[Your instructions] Restate each entry word for word. Keep every detail intact.

[Scene comparison data]
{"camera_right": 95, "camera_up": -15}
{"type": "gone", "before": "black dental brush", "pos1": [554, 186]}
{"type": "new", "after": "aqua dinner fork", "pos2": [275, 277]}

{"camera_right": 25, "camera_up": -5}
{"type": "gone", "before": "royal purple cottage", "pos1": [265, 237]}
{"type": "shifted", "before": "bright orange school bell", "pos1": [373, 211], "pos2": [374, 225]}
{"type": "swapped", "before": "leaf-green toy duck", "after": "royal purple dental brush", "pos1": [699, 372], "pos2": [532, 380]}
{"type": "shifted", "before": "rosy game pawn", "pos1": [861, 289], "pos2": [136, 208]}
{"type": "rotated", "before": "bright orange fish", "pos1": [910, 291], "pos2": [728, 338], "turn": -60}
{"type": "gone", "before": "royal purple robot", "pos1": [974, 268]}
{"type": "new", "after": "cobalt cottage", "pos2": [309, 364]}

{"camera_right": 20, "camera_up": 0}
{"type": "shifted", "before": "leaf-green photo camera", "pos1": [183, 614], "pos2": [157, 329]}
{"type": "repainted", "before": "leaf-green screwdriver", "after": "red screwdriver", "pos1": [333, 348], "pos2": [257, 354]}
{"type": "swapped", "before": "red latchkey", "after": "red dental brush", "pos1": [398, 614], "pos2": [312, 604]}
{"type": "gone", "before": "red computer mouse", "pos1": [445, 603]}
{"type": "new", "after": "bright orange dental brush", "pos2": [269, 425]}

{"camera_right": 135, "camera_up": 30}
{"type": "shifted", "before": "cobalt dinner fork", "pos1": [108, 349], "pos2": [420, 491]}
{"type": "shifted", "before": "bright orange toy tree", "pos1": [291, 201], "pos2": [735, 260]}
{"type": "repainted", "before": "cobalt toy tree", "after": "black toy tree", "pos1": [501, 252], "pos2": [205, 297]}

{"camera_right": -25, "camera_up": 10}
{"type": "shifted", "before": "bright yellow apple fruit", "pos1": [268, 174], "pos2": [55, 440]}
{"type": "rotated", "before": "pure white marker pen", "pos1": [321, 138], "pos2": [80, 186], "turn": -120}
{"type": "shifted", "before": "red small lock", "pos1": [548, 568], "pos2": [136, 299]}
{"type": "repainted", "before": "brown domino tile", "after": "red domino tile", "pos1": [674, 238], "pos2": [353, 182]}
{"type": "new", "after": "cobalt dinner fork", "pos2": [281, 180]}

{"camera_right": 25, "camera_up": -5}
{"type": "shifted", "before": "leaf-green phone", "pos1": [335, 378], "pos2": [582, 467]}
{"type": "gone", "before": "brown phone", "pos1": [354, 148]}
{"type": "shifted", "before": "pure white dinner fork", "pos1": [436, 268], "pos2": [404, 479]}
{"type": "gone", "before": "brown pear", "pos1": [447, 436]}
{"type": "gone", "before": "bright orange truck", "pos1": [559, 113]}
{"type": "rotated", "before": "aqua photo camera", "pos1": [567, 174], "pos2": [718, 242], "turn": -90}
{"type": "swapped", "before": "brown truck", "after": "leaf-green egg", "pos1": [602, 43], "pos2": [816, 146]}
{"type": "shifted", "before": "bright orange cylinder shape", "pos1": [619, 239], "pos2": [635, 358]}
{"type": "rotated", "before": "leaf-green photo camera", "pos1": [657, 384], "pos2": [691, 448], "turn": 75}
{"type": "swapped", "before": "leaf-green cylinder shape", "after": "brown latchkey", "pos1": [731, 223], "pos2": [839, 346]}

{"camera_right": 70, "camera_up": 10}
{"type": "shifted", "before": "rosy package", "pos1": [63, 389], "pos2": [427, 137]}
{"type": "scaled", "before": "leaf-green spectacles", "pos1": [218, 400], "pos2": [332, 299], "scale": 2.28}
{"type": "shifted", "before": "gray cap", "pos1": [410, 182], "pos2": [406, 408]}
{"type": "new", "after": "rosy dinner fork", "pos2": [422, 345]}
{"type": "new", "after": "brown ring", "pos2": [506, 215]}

[Response to the exercise]
{"camera_right": 95, "camera_up": -15}
{"type": "gone", "before": "black dental brush", "pos1": [554, 186]}
{"type": "new", "after": "aqua dinner fork", "pos2": [275, 277]}

{"camera_right": 25, "camera_up": -5}
{"type": "gone", "before": "royal purple cottage", "pos1": [265, 237]}
{"type": "shifted", "before": "bright orange school bell", "pos1": [373, 211], "pos2": [374, 225]}
{"type": "swapped", "before": "leaf-green toy duck", "after": "royal purple dental brush", "pos1": [699, 372], "pos2": [532, 380]}
{"type": "shifted", "before": "rosy game pawn", "pos1": [861, 289], "pos2": [136, 208]}
{"type": "rotated", "before": "bright orange fish", "pos1": [910, 291], "pos2": [728, 338], "turn": -60}
{"type": "gone", "before": "royal purple robot", "pos1": [974, 268]}
{"type": "new", "after": "cobalt cottage", "pos2": [309, 364]}

{"camera_right": 20, "camera_up": 0}
{"type": "shifted", "before": "leaf-green photo camera", "pos1": [183, 614], "pos2": [157, 329]}
{"type": "repainted", "before": "leaf-green screwdriver", "after": "red screwdriver", "pos1": [333, 348], "pos2": [257, 354]}
{"type": "swapped", "before": "red latchkey", "after": "red dental brush", "pos1": [398, 614], "pos2": [312, 604]}
{"type": "gone", "before": "red computer mouse", "pos1": [445, 603]}
{"type": "new", "after": "bright orange dental brush", "pos2": [269, 425]}

{"camera_right": 135, "camera_up": 30}
{"type": "shifted", "before": "cobalt dinner fork", "pos1": [108, 349], "pos2": [420, 491]}
{"type": "shifted", "before": "bright orange toy tree", "pos1": [291, 201], "pos2": [735, 260]}
{"type": "repainted", "before": "cobalt toy tree", "after": "black toy tree", "pos1": [501, 252], "pos2": [205, 297]}

{"camera_right": -25, "camera_up": 10}
{"type": "shifted", "before": "bright yellow apple fruit", "pos1": [268, 174], "pos2": [55, 440]}
{"type": "rotated", "before": "pure white marker pen", "pos1": [321, 138], "pos2": [80, 186], "turn": -120}
{"type": "shifted", "before": "red small lock", "pos1": [548, 568], "pos2": [136, 299]}
{"type": "repainted", "before": "brown domino tile", "after": "red domino tile", "pos1": [674, 238], "pos2": [353, 182]}
{"type": "new", "after": "cobalt dinner fork", "pos2": [281, 180]}

{"camera_right": 25, "camera_up": -5}
{"type": "shifted", "before": "leaf-green phone", "pos1": [335, 378], "pos2": [582, 467]}
{"type": "gone", "before": "brown phone", "pos1": [354, 148]}
{"type": "shifted", "before": "pure white dinner fork", "pos1": [436, 268], "pos2": [404, 479]}
{"type": "gone", "before": "brown pear", "pos1": [447, 436]}
{"type": "gone", "before": "bright orange truck", "pos1": [559, 113]}
{"type": "rotated", "before": "aqua photo camera", "pos1": [567, 174], "pos2": [718, 242], "turn": -90}
{"type": "swapped", "before": "brown truck", "after": "leaf-green egg", "pos1": [602, 43], "pos2": [816, 146]}
{"type": "shifted", "before": "bright orange cylinder shape", "pos1": [619, 239], "pos2": [635, 358]}
{"type": "rotated", "before": "leaf-green photo camera", "pos1": [657, 384], "pos2": [691, 448], "turn": 75}
{"type": "swapped", "before": "leaf-green cylinder shape", "after": "brown latchkey", "pos1": [731, 223], "pos2": [839, 346]}

{"camera_right": 70, "camera_up": 10}
{"type": "shifted", "before": "rosy package", "pos1": [63, 389], "pos2": [427, 137]}
{"type": "scaled", "before": "leaf-green spectacles", "pos1": [218, 400], "pos2": [332, 299], "scale": 2.28}
{"type": "shifted", "before": "gray cap", "pos1": [410, 182], "pos2": [406, 408]}
{"type": "new", "after": "rosy dinner fork", "pos2": [422, 345]}
{"type": "new", "after": "brown ring", "pos2": [506, 215]}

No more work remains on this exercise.